Work item:
Word for word, copy the data that follows and skip its pictures.

The data:
+++
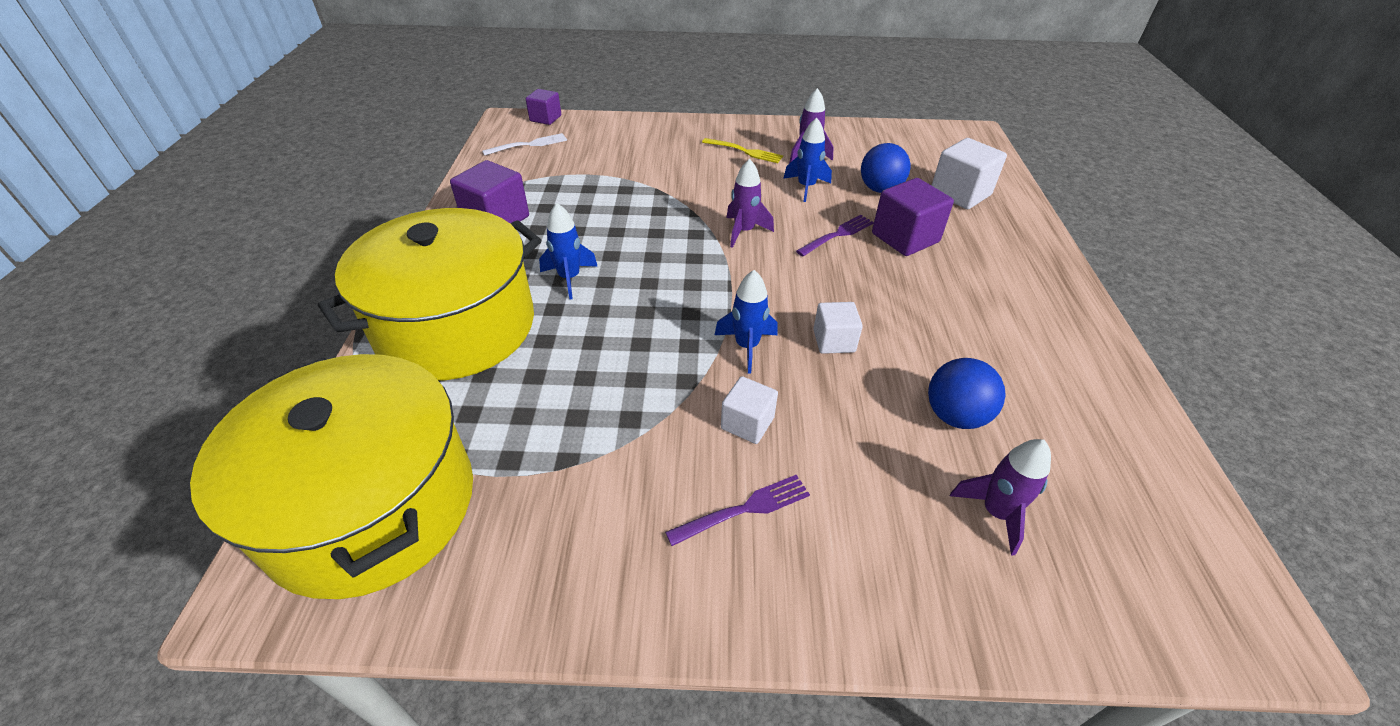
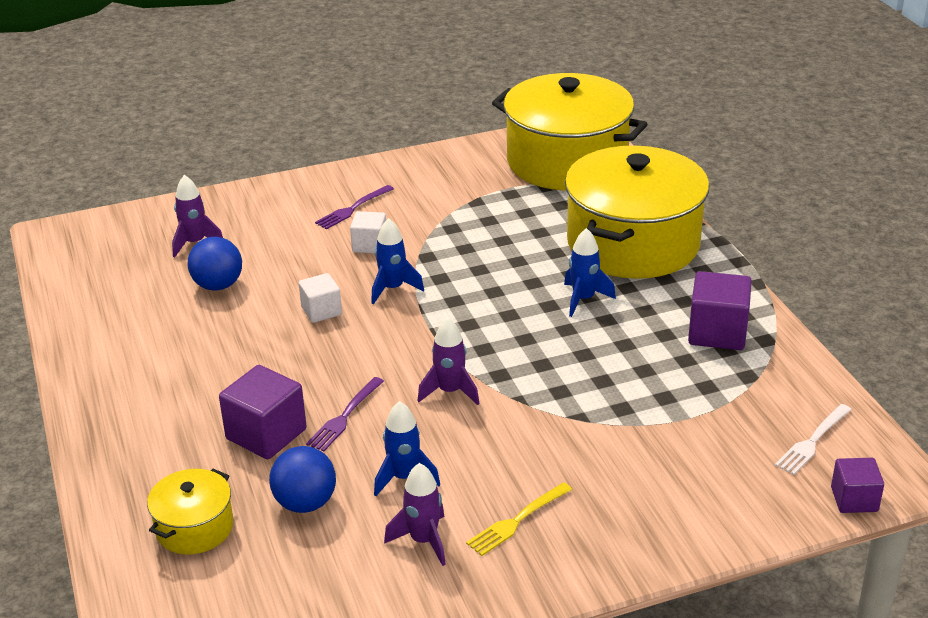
camera: 160 degrees right, 10 degrees down
(745, 151) = (517, 521): yellow fork -> yellow fork turned 45 degrees counterclockwise
(960, 194) = (194, 527): white cube -> yellow pot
+++
Solution to this exercise:
camera: 160 degrees right, 10 degrees down
(745, 151) = (517, 521): yellow fork -> yellow fork turned 45 degrees counterclockwise
(960, 194) = (194, 527): white cube -> yellow pot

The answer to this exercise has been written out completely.